▶ [Information shown]
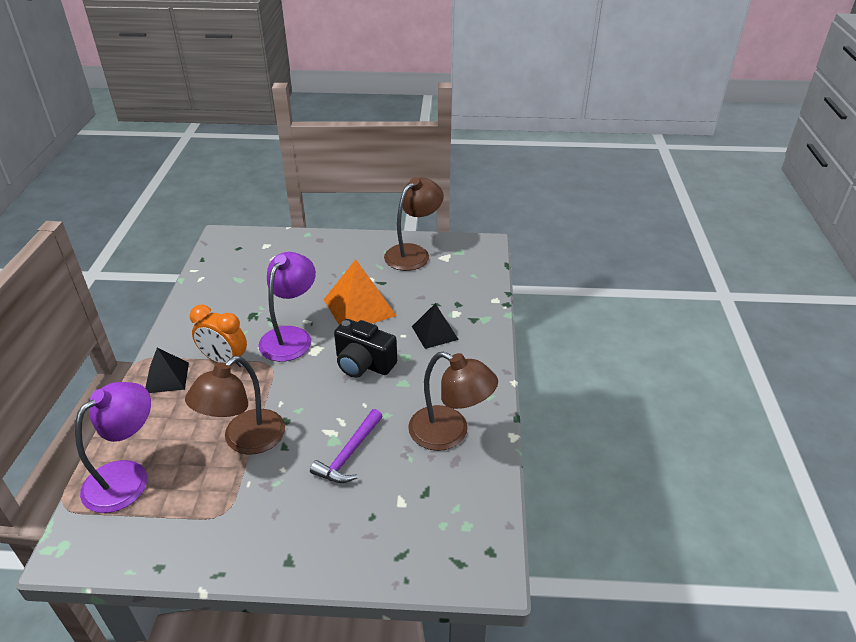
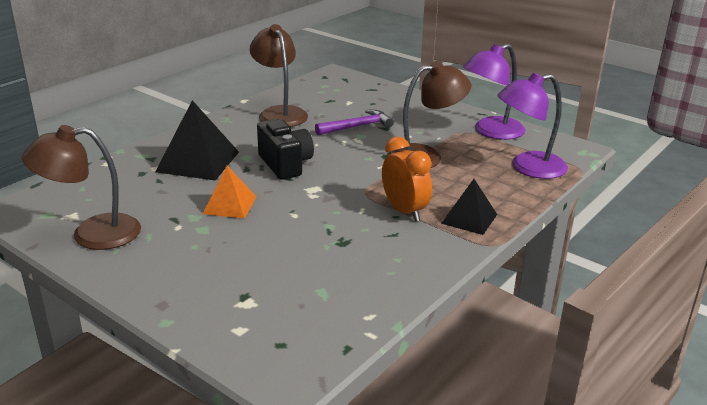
camera: 145 degrees left, 10 degrees down
(291, 336) = (324, 207): purple lamp -> purple lamp (491, 132)
(359, 307) = (230, 205): orange pyramid -> orange pyramid, size x0.62
(435, 333) = (198, 161): black pyramid -> black pyramid, size x1.62

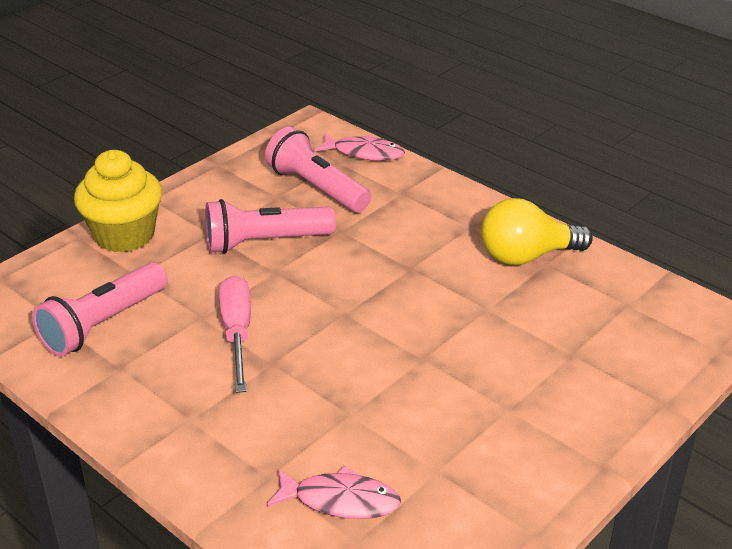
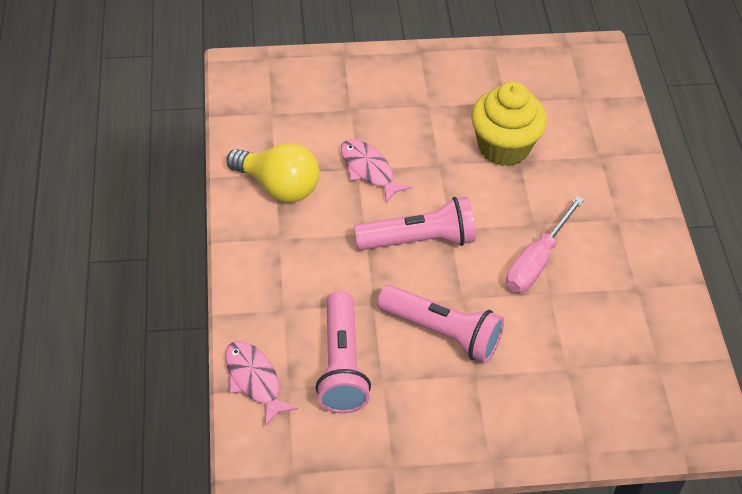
camera: 140 degrees left, 15 degrees up
(103, 324) = (625, 334): pink flashlight -> pink flashlight (419, 240)
(124, 235) = (546, 424): yellow cupcake -> yellow cupcake (503, 147)
(340, 500) = (572, 119): pink fish -> pink fish (369, 170)

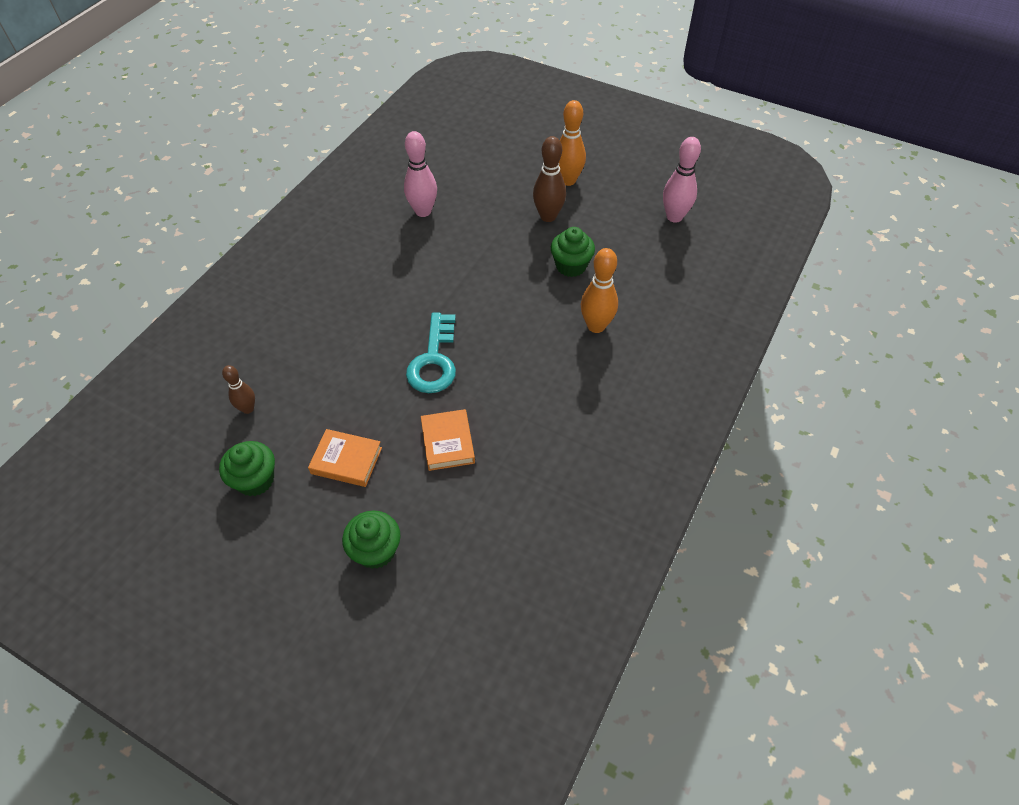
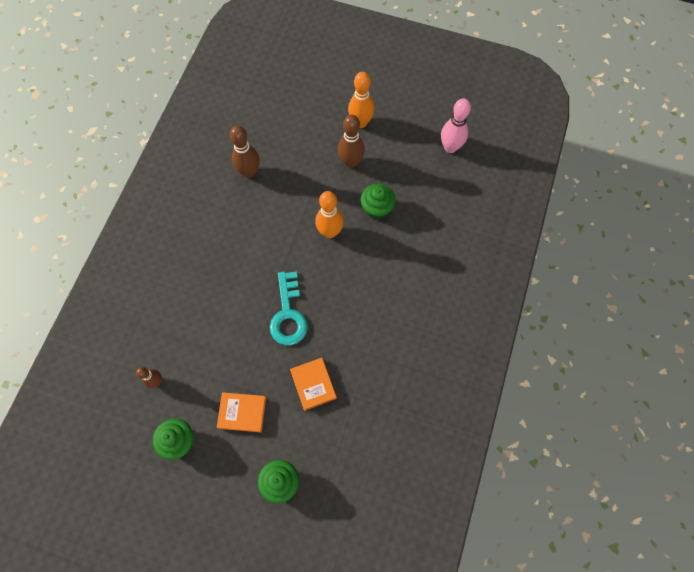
camera: 10 degrees left, 15 degrees up
(423, 211) = (249, 172): pink bowling pin -> brown bowling pin
(596, 326) = (405, 263): orange bowling pin -> orange bowling pin (330, 232)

▶ [What the task requires] The reply should consist only of the lines running from the one with "(103, 324) = (625, 334): pink" through the end of the material, both included, copied exactly; please omit pictures.

▶ [Written solution]
(103, 324) = (625, 334): pink flashlight -> pink flashlight (419, 240)
(124, 235) = (546, 424): yellow cupcake -> yellow cupcake (503, 147)
(340, 500) = (572, 119): pink fish -> pink fish (369, 170)

camera: 10 degrees left, 15 degrees up
(423, 211) = (249, 172): pink bowling pin -> brown bowling pin
(596, 326) = (405, 263): orange bowling pin -> orange bowling pin (330, 232)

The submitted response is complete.